TASK STATEMENT ->
Among the entries below, which lines include the string "right"? Show each one.

THE DATA ->
========

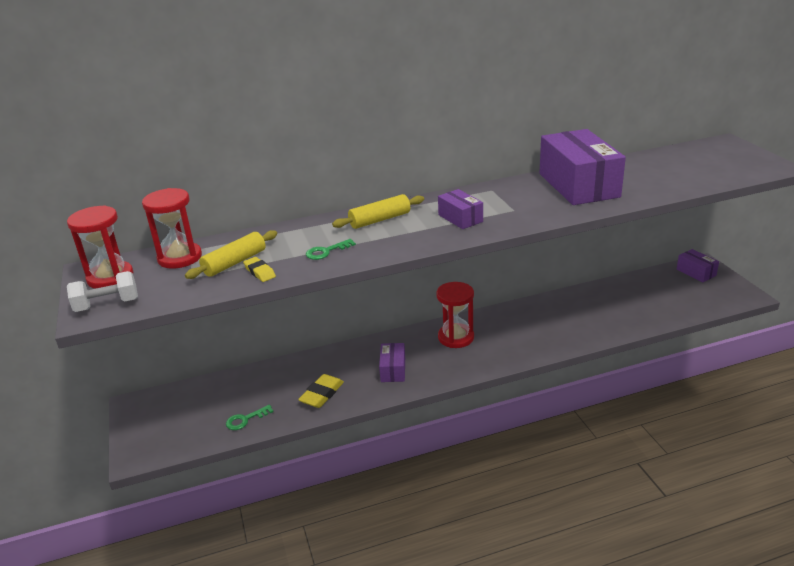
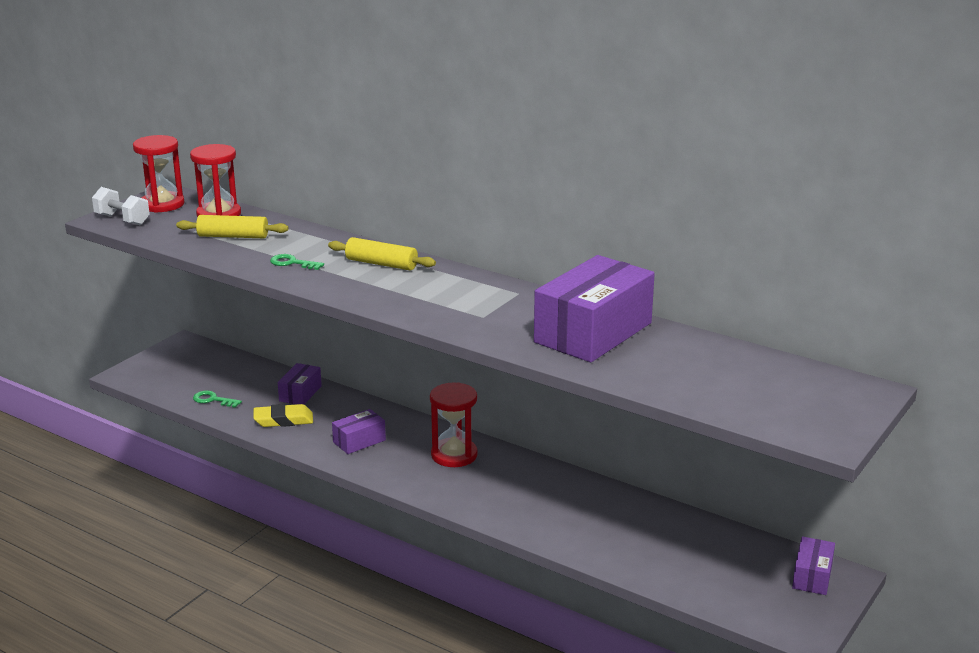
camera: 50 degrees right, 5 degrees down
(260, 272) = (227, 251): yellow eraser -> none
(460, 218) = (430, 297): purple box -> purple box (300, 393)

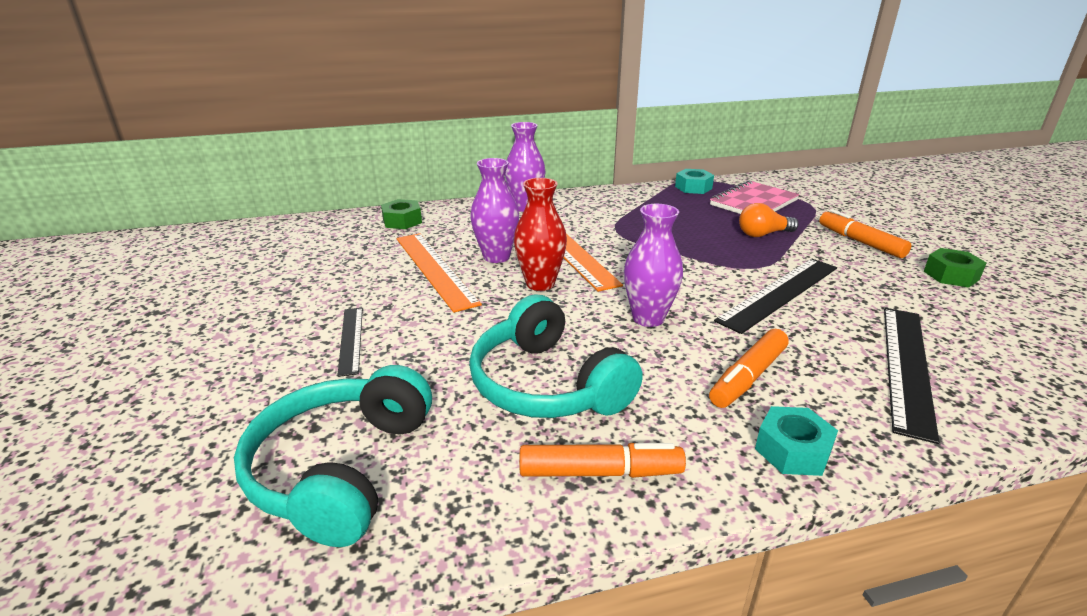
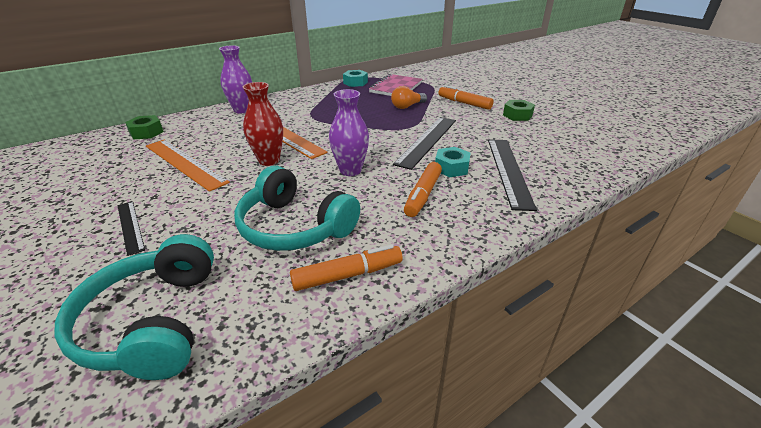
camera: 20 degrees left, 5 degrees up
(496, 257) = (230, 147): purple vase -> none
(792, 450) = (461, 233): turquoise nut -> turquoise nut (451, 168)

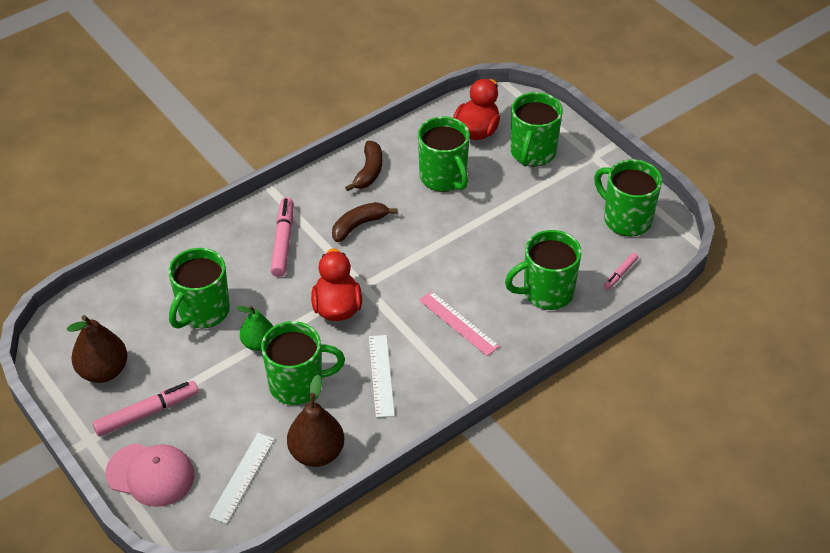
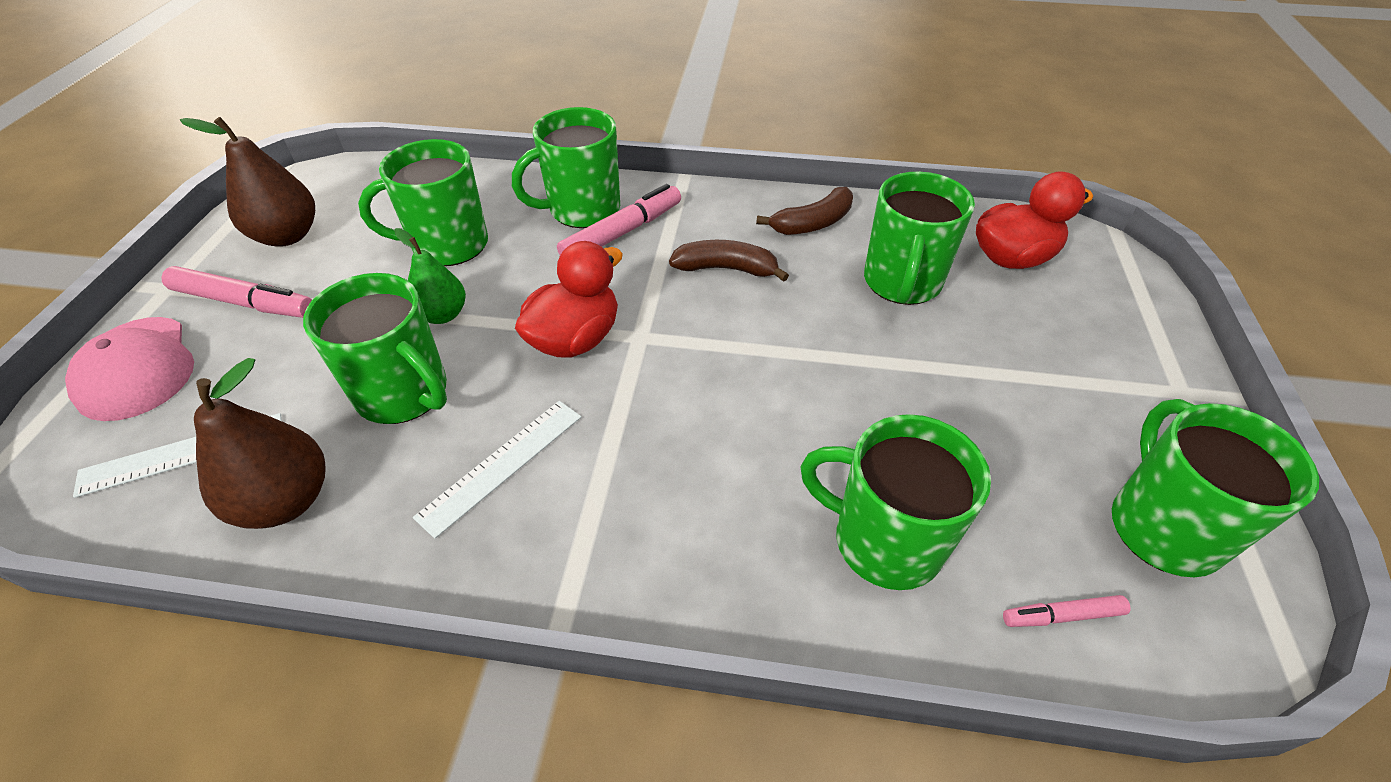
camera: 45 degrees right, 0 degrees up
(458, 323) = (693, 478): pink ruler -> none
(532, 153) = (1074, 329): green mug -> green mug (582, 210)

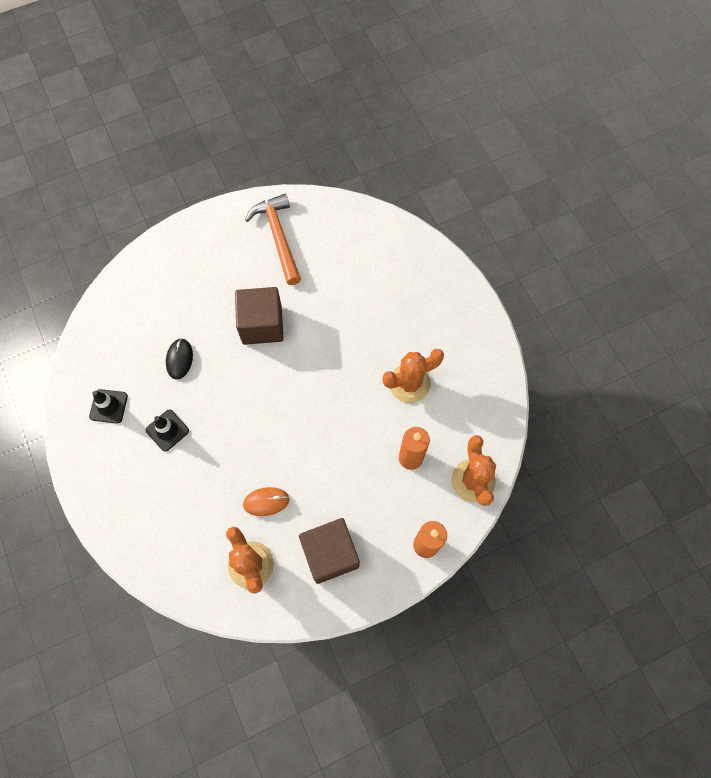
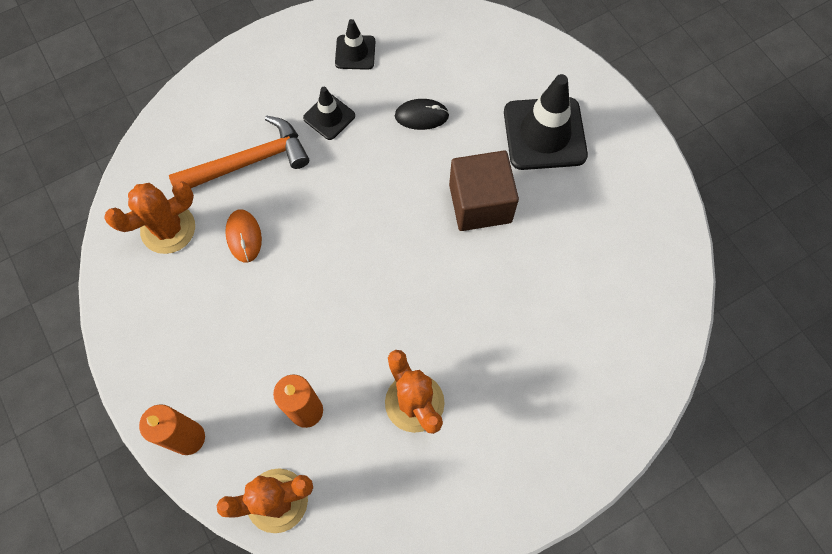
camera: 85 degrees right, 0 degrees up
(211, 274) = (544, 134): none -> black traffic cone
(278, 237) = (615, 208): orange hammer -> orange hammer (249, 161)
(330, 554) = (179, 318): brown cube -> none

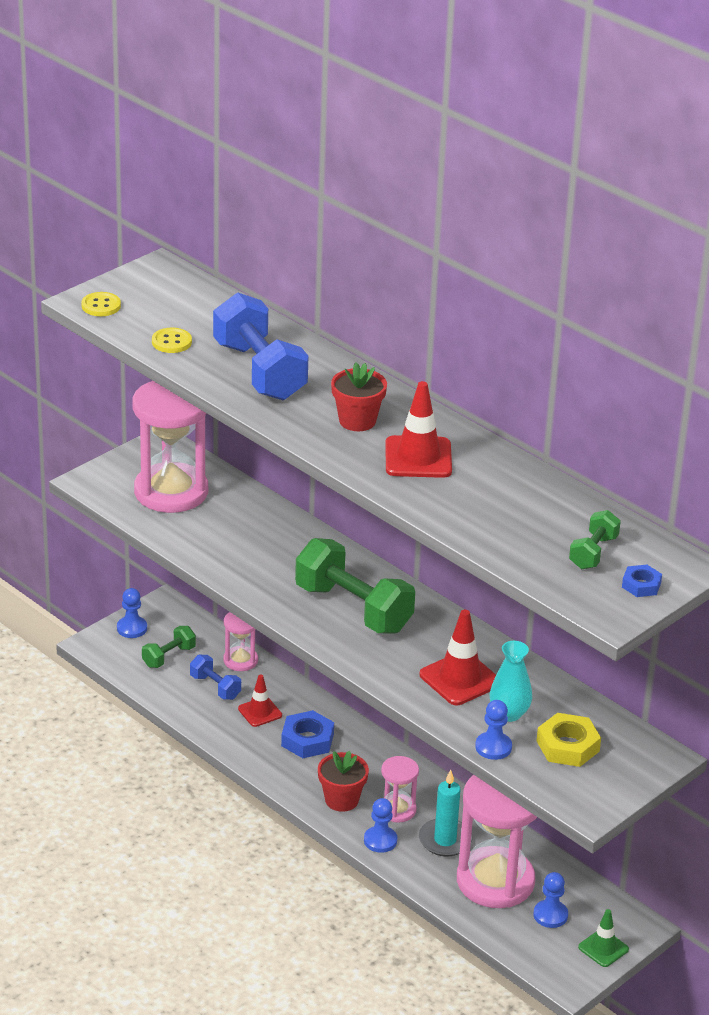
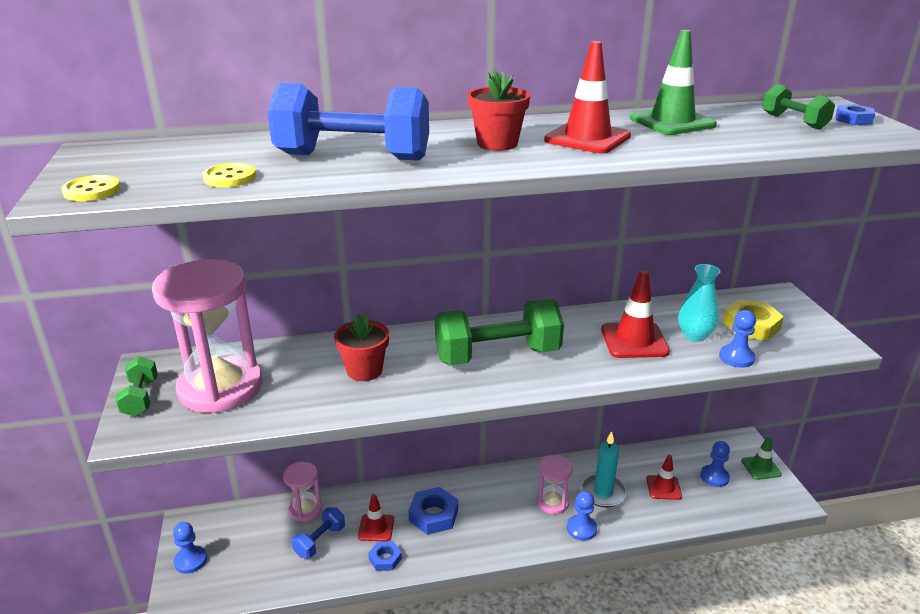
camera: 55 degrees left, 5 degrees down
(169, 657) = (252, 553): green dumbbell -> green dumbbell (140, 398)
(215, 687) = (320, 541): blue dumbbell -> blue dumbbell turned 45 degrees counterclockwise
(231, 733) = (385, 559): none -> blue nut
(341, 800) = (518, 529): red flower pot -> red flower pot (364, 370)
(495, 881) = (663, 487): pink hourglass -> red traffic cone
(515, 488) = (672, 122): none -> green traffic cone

========

SOLUTION ->
camera: 50 degrees right, 5 degrees down
camera: 45 degrees right, 0 degrees up
camera: 85 degrees right, 0 degrees up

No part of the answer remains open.